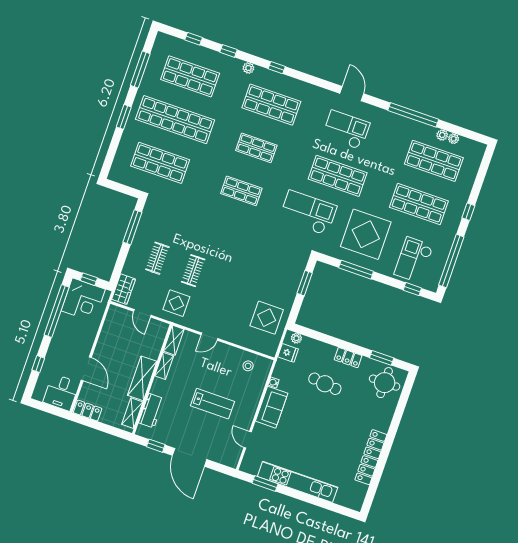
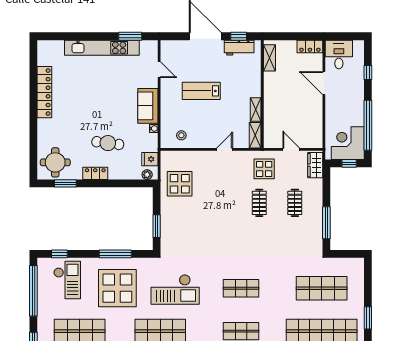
shelving: (142, 378) -> (271, 92), removed
workbench: (151, 411) -> (239, 48), moved, turned -90

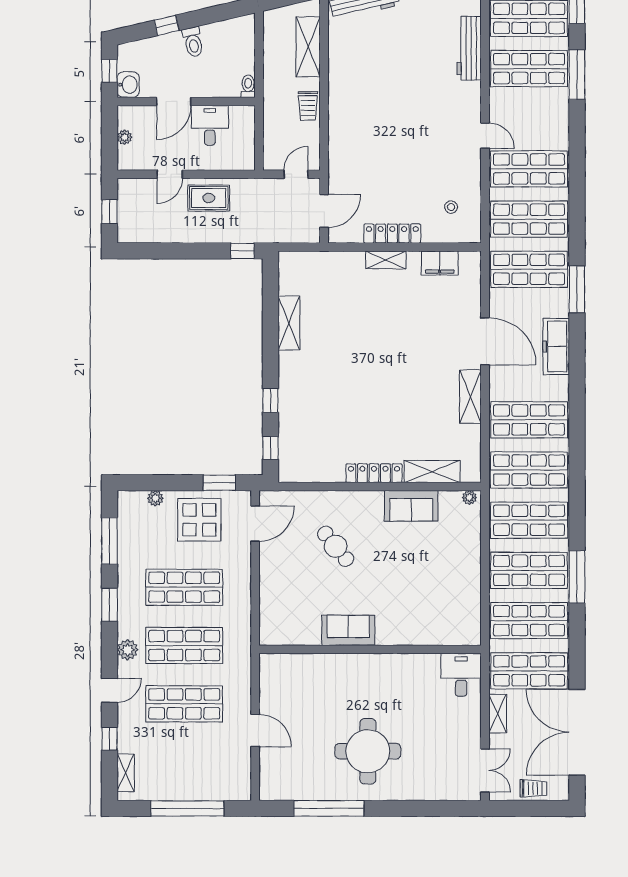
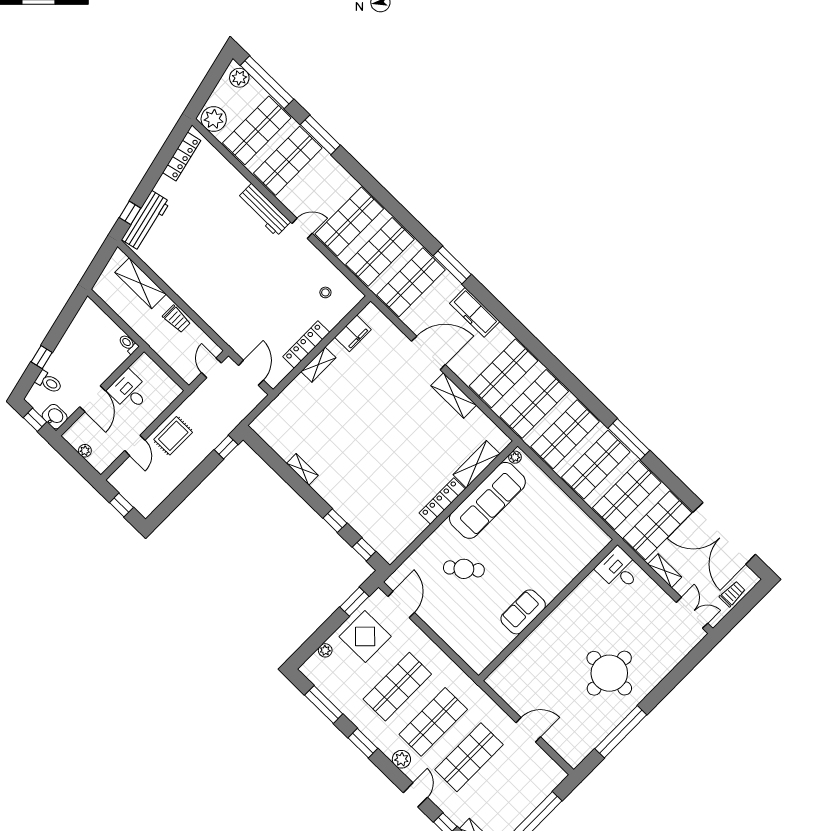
toilet: (193, 42) -> (49, 382), moved
workbench: (469, 48) -> (264, 210), moved
shelving: (289, 323) -> (302, 469), width x0.67, depth x0.75
sofa: (411, 506) -> (487, 500), width x1.85, depth x1.27

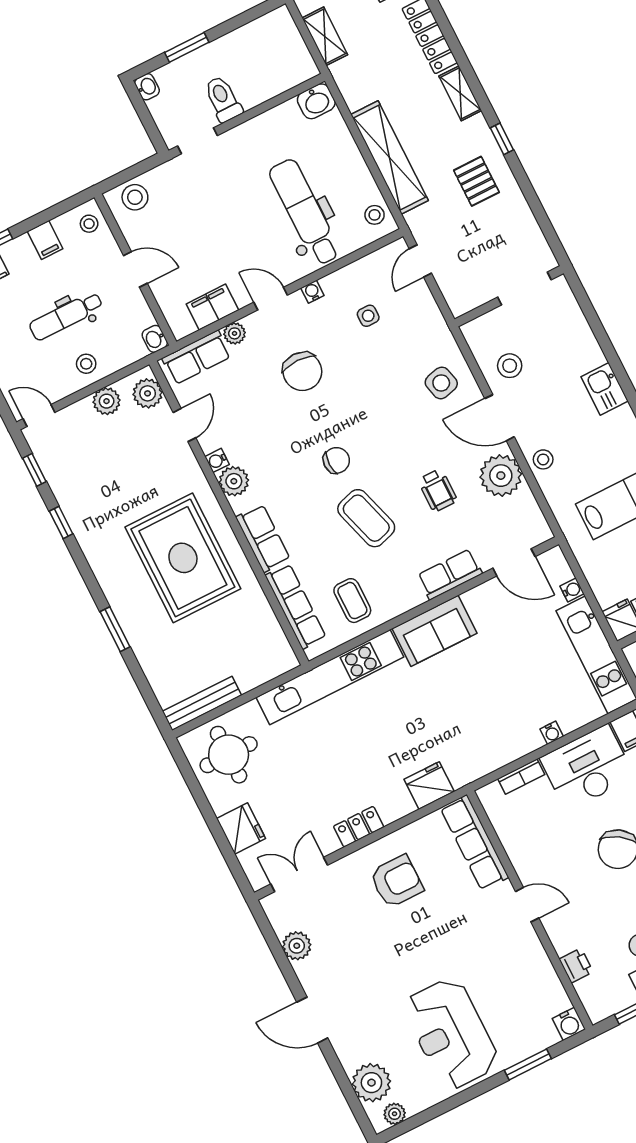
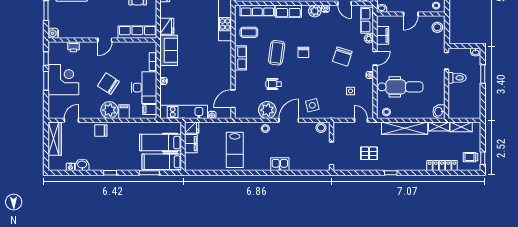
shelving: (460, 93) -> (439, 127), moved
pallet: (476, 181) -> (369, 153), moved
stool: (510, 366) -> (321, 128), moved
chair: (302, 371) -> (342, 56), turned -72
coffee table: (366, 518) -> (277, 53), turned -65
row of seats: (450, 574) -> (240, 58), moved
sofa: (434, 631) -> (169, 50), moved, turned 180

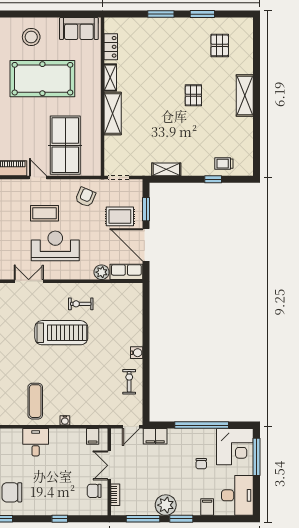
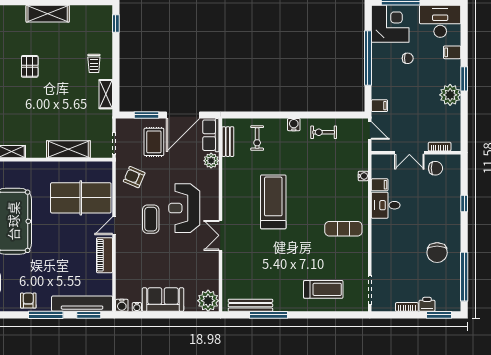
pallet: (193, 95) -> (30, 66), turned 90
shelving: (245, 96) -> (48, 14), moved
shelving: (113, 114) -> (68, 149), moved
trolley: (224, 164) -> (94, 63), moved
window: (213, 179) -> (116, 24), moved
bench: (120, 288) -> (228, 142), added
exercise bike: (81, 304) -> (257, 138), moved
water cooler: (65, 420) -> (363, 176), moved
filing cabinet: (93, 436) -> (380, 185), moved
filing cabinet: (155, 436) -> (379, 106), width x0.50
desk: (36, 442) -> (386, 205), moved
chair: (94, 491) -> (435, 168), turned -90
window: (143, 519) -> (464, 118), removed

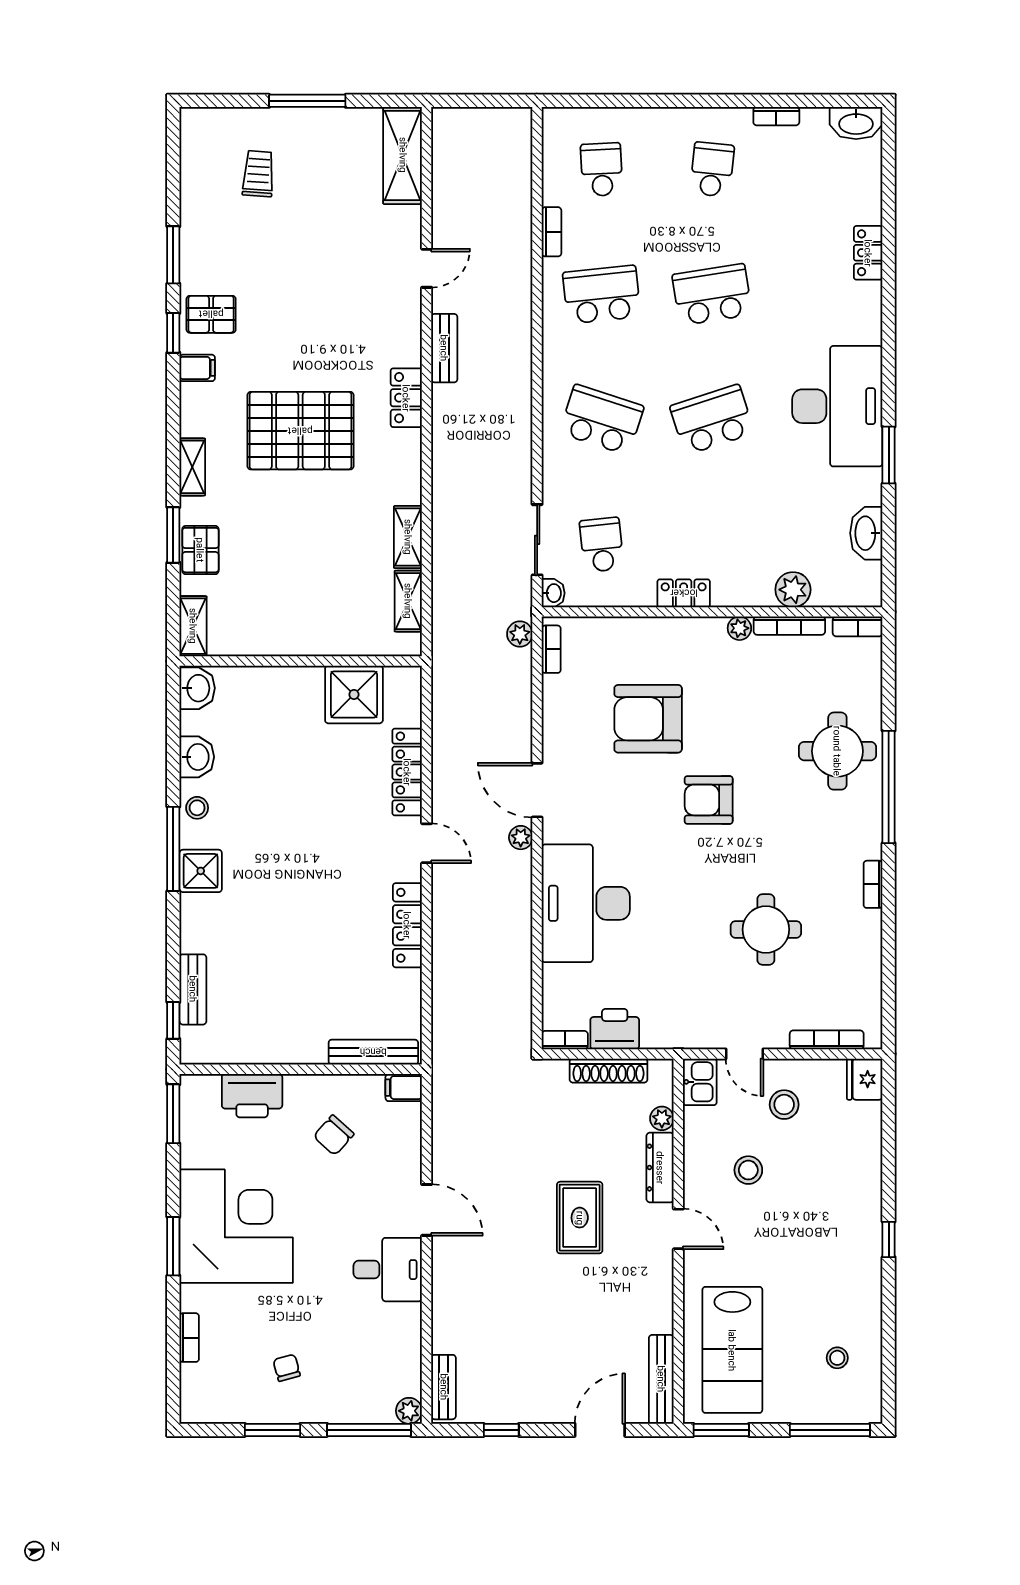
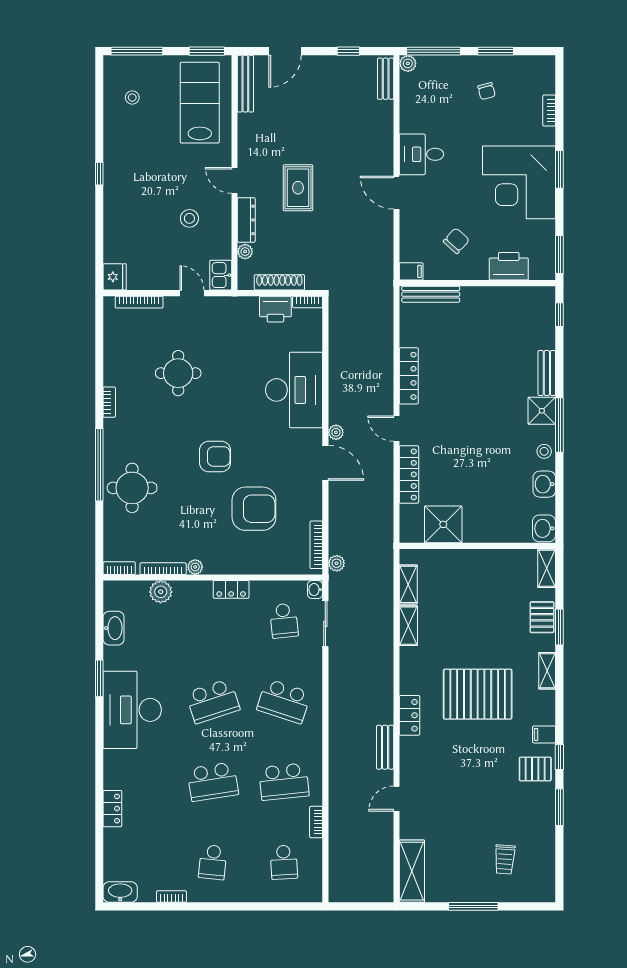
bookcase: (551, 649) -> (316, 545), width x1.56
bench: (193, 989) -> (547, 373), moved
stool: (784, 1105) -> (166, 260), removed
_____
= About this task =
Repeat, exactly and with no pictures, each line from the line that holds "shelving: (289, 323)" through the last line of the records above.

= Answer for this exercise =
shelving: (289, 323) -> (302, 469), width x0.67, depth x0.75
sofa: (411, 506) -> (487, 500), width x1.85, depth x1.27

shelving: (460, 93) -> (439, 127), moved
pallet: (476, 181) -> (369, 153), moved
stool: (510, 366) -> (321, 128), moved
chair: (302, 371) -> (342, 56), turned -72
coffee table: (366, 518) -> (277, 53), turned -65
row of seats: (450, 574) -> (240, 58), moved
sofa: (434, 631) -> (169, 50), moved, turned 180

pallet: (193, 95) -> (30, 66), turned 90
shelving: (245, 96) -> (48, 14), moved
shelving: (113, 114) -> (68, 149), moved
trolley: (224, 164) -> (94, 63), moved
window: (213, 179) -> (116, 24), moved
bench: (120, 288) -> (228, 142), added
exercise bike: (81, 304) -> (257, 138), moved
water cooler: (65, 420) -> (363, 176), moved
filing cabinet: (93, 436) -> (380, 185), moved
filing cabinet: (155, 436) -> (379, 106), width x0.50
desk: (36, 442) -> (386, 205), moved
chair: (94, 491) -> (435, 168), turned -90
window: (143, 519) -> (464, 118), removed

bookcase: (551, 649) -> (316, 545), width x1.56
bench: (193, 989) -> (547, 373), moved
stool: (784, 1105) -> (166, 260), removed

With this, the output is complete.